>>>

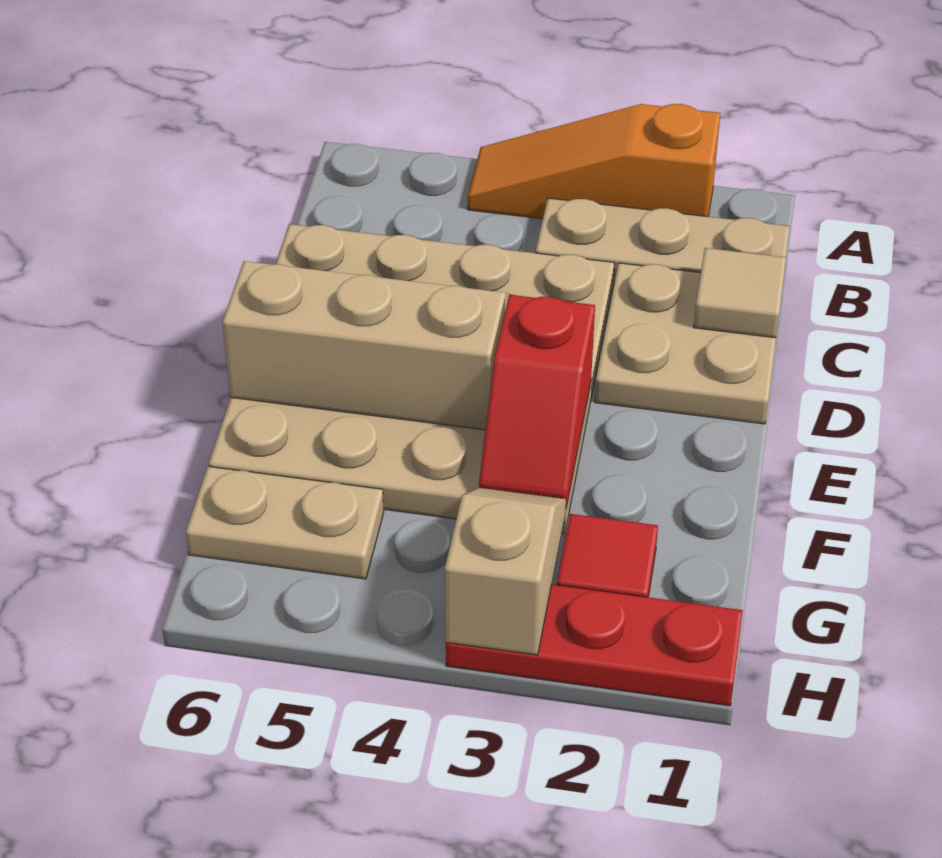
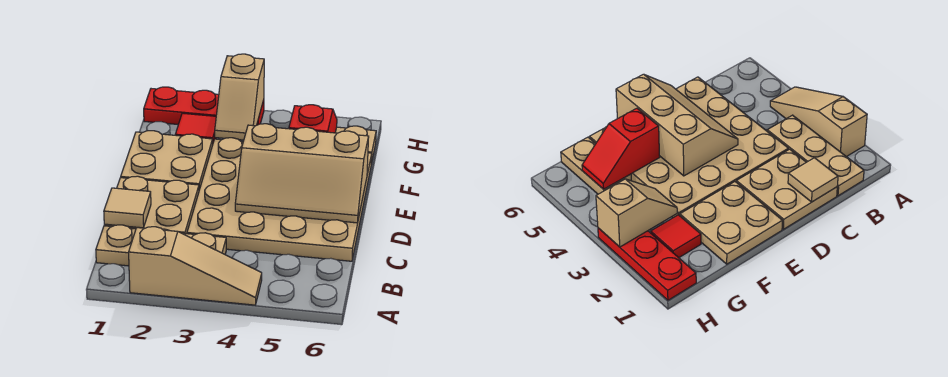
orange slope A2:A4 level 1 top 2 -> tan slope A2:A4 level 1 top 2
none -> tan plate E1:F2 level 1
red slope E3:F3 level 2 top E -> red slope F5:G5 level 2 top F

<<<
>>>

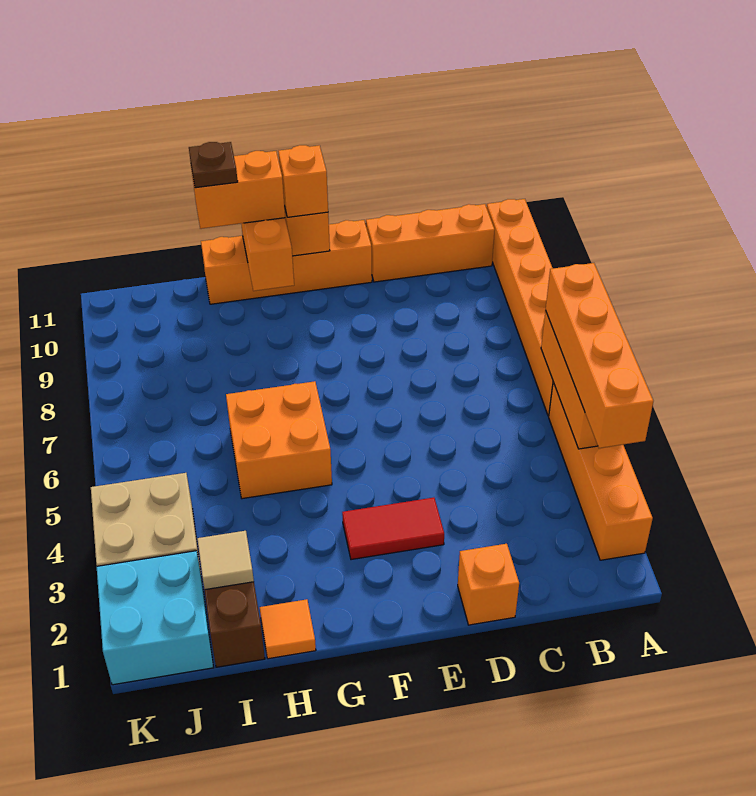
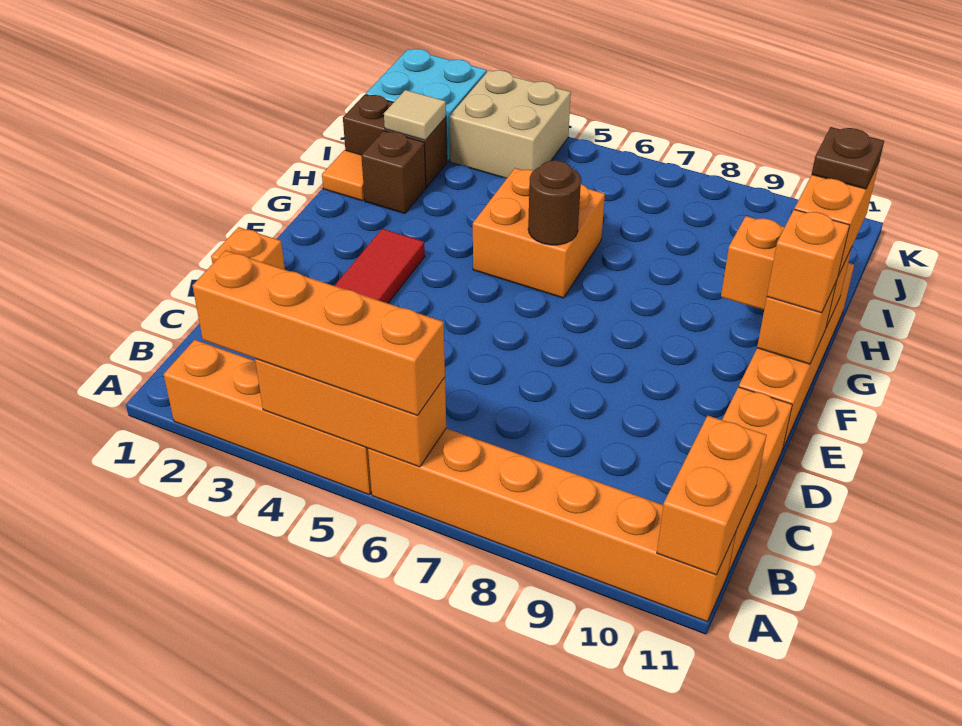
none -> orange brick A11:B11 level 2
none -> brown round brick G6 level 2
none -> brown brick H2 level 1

<<<

* **EXERCISE DETAILS**: From the line containing "orange slope A2:A4" down to the line containing "red slope E3:F3" in the material above, reproduce every line exactly, including the two end lines.

* **TASK ANSWER**:
orange slope A2:A4 level 1 top 2 -> tan slope A2:A4 level 1 top 2
none -> tan plate E1:F2 level 1
red slope E3:F3 level 2 top E -> red slope F5:G5 level 2 top F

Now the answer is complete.